- [AVAILABLE DATA]:

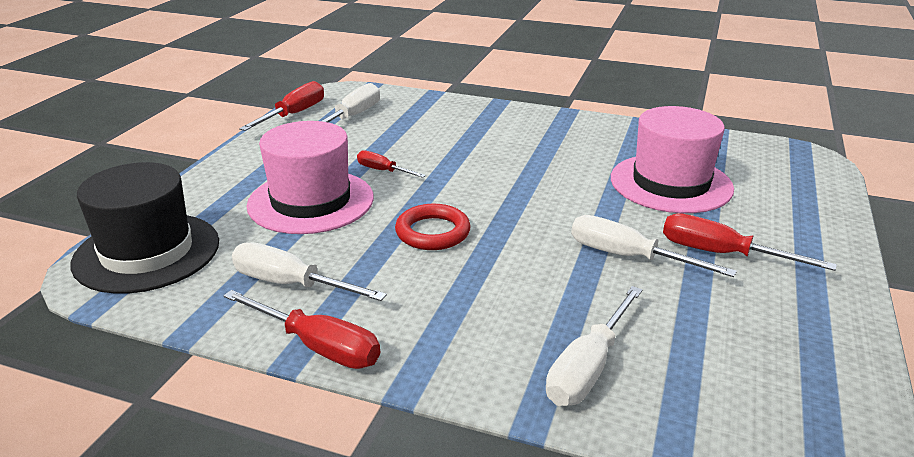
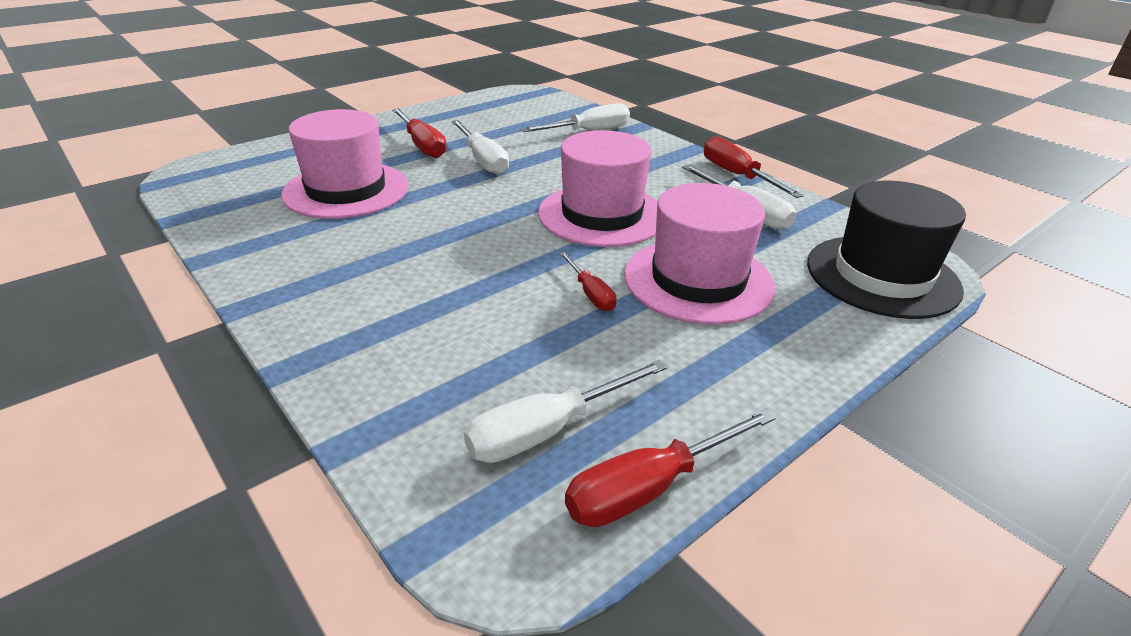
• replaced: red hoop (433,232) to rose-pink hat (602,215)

...

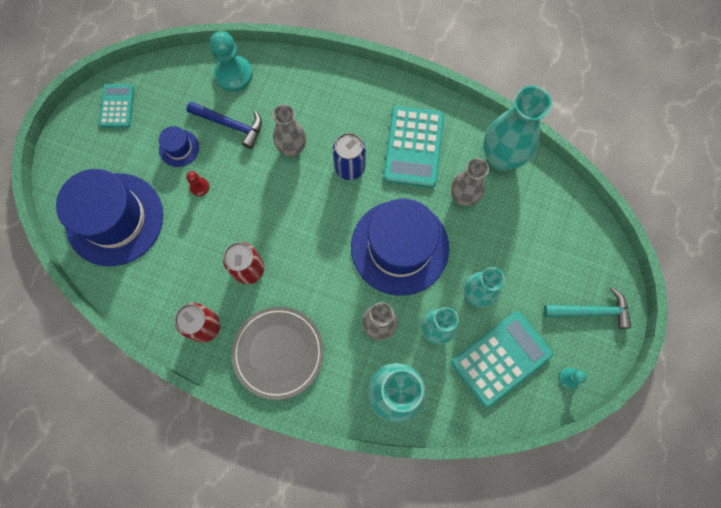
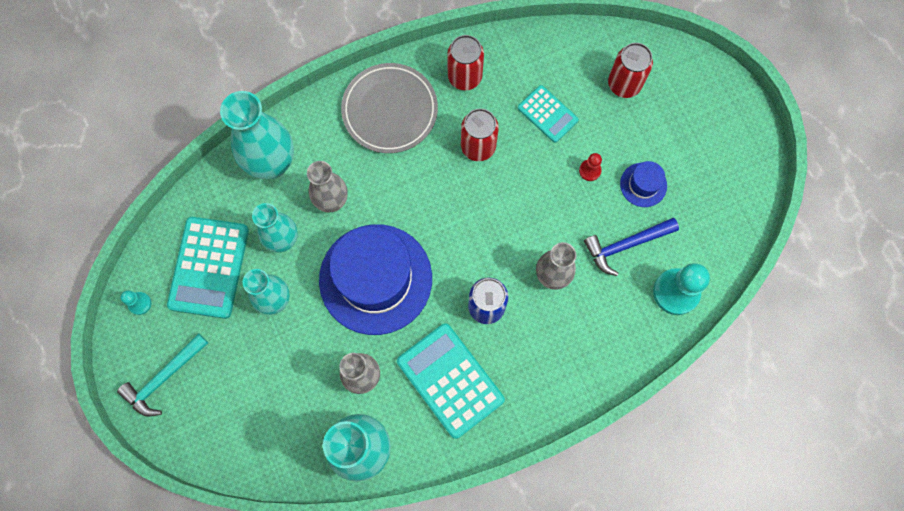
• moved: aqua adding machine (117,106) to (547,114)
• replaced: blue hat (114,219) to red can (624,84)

- [WORK REQUEST]: Lines containing the word "replaced": copy each of them from the material.

- [SOLVED EXERCISE]:
• replaced: red hoop (433,232) to rose-pink hat (602,215)
• replaced: blue hat (114,219) to red can (624,84)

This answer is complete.